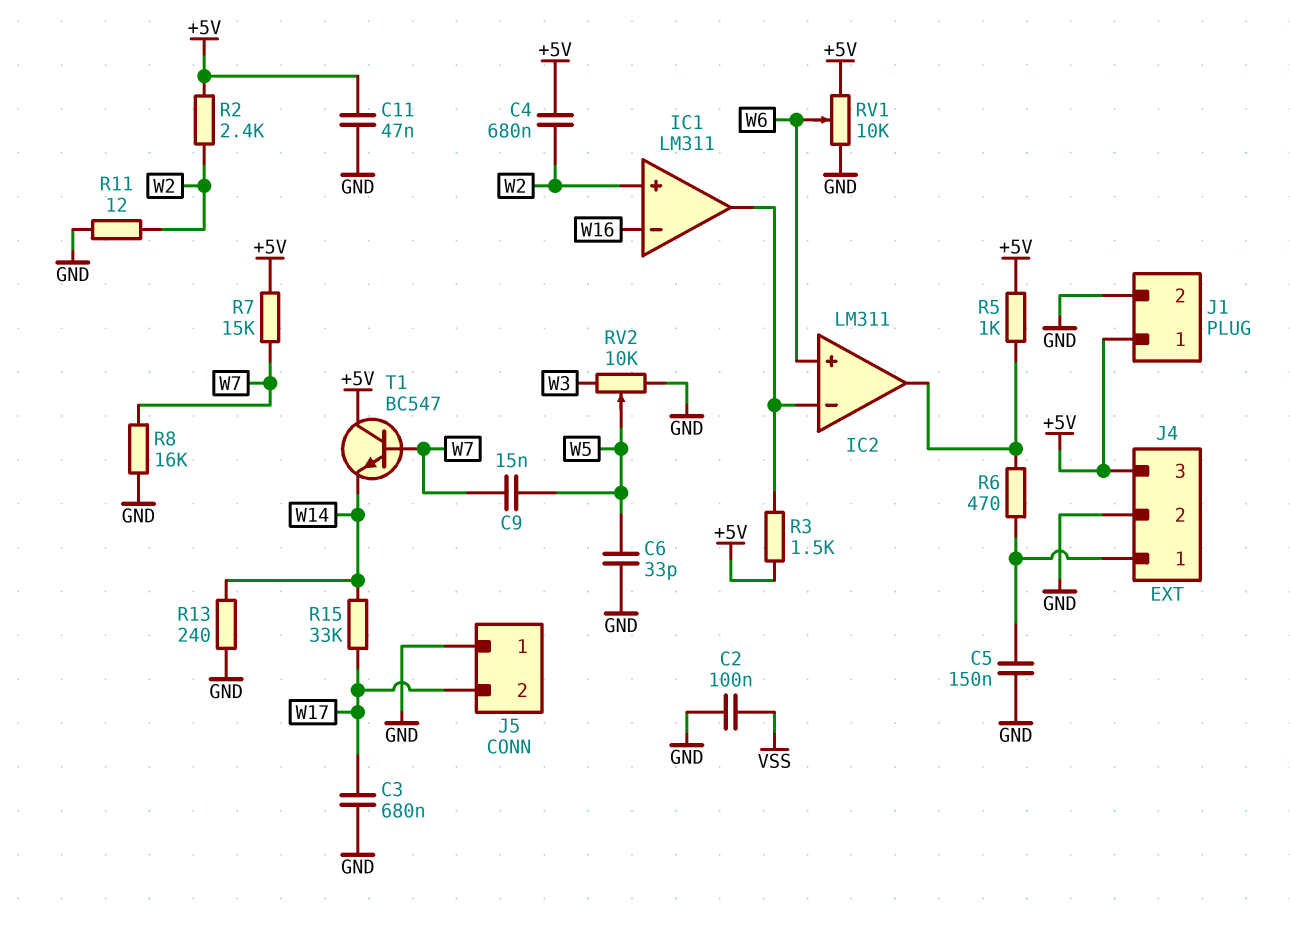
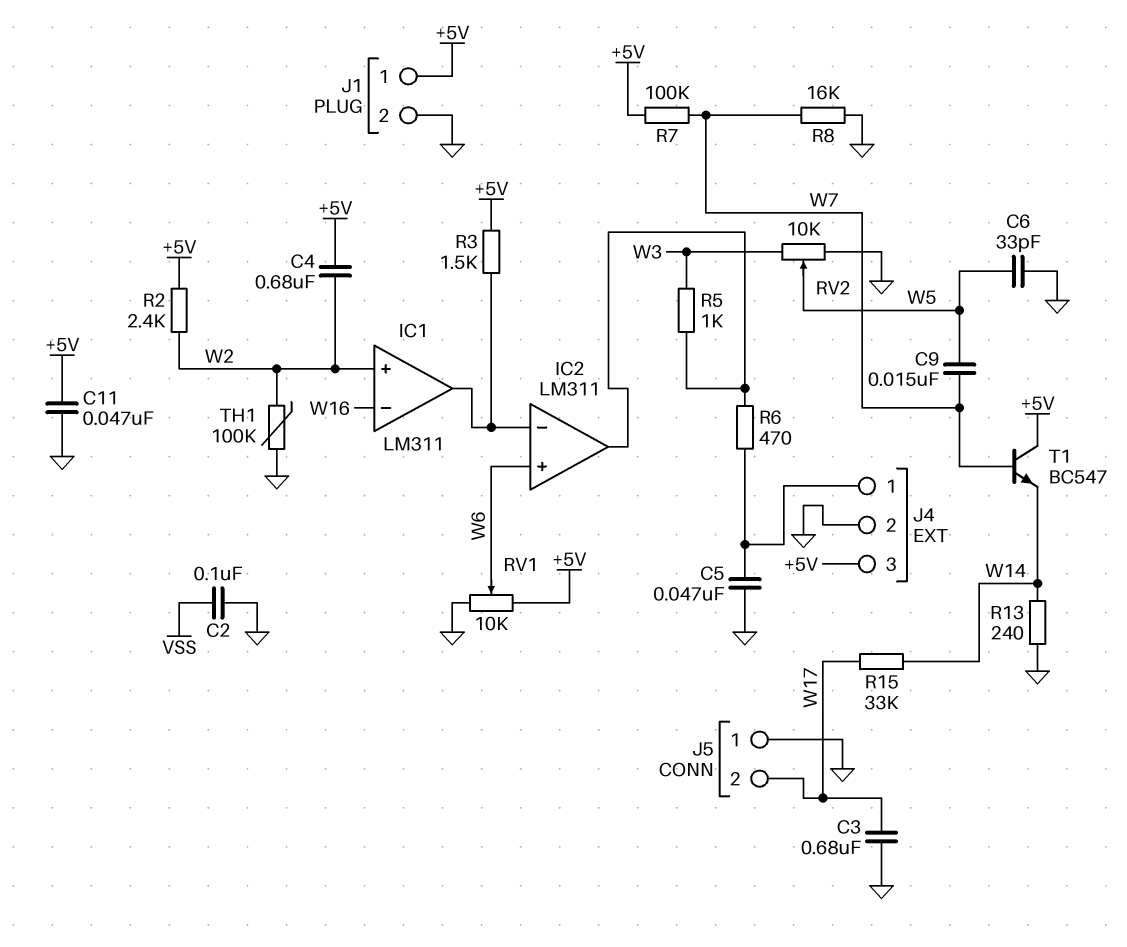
C5: 150nF (GND, J4/1) -> 47nF (GND, J4/1)
R5: 1k (+5V, IC2/out) -> 1k (IC2/out, W3)
R7: 15k (+5V, W7) -> 100k (+5V, W7)
R11: 12 (GND, W2) -> none
TH1: none -> 100k (GND, W2)

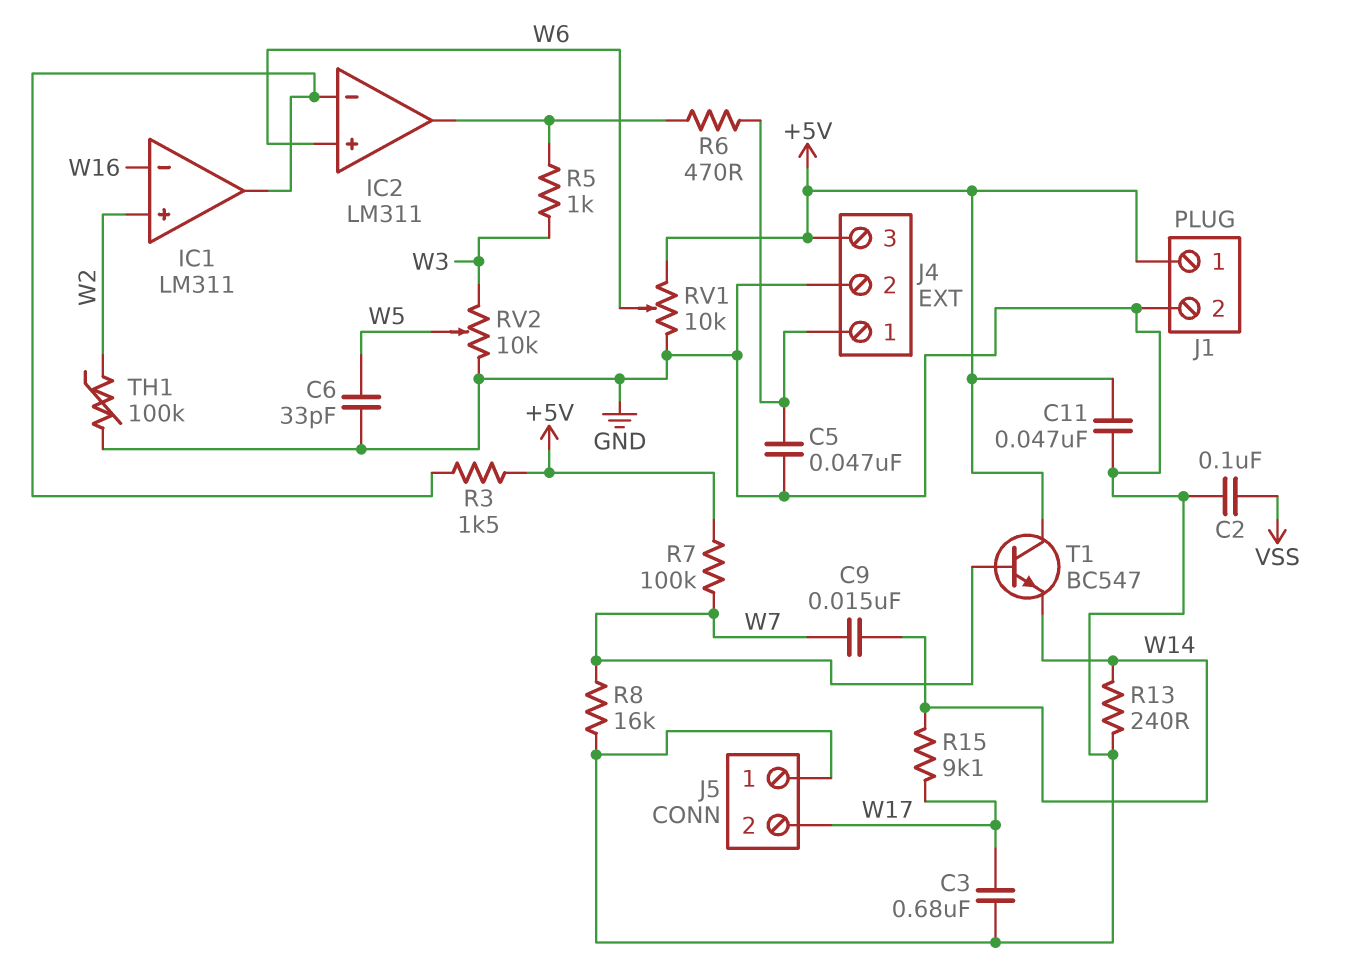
C4: 680nF (+5V, W2) -> none
C9: 15nF (W5, W7) -> 15nF (W7, W14)
R2: 2.4k (+5V, W2) -> none
R15: 33k (W14, W17) -> 9.1k (W14, W17)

===

Retype exactly, and only, the lines from the line holding "C4: 680nF (+5V, W2) -> none" through the last line of the data; both of those lines count.

C4: 680nF (+5V, W2) -> none
C9: 15nF (W5, W7) -> 15nF (W7, W14)
R2: 2.4k (+5V, W2) -> none
R15: 33k (W14, W17) -> 9.1k (W14, W17)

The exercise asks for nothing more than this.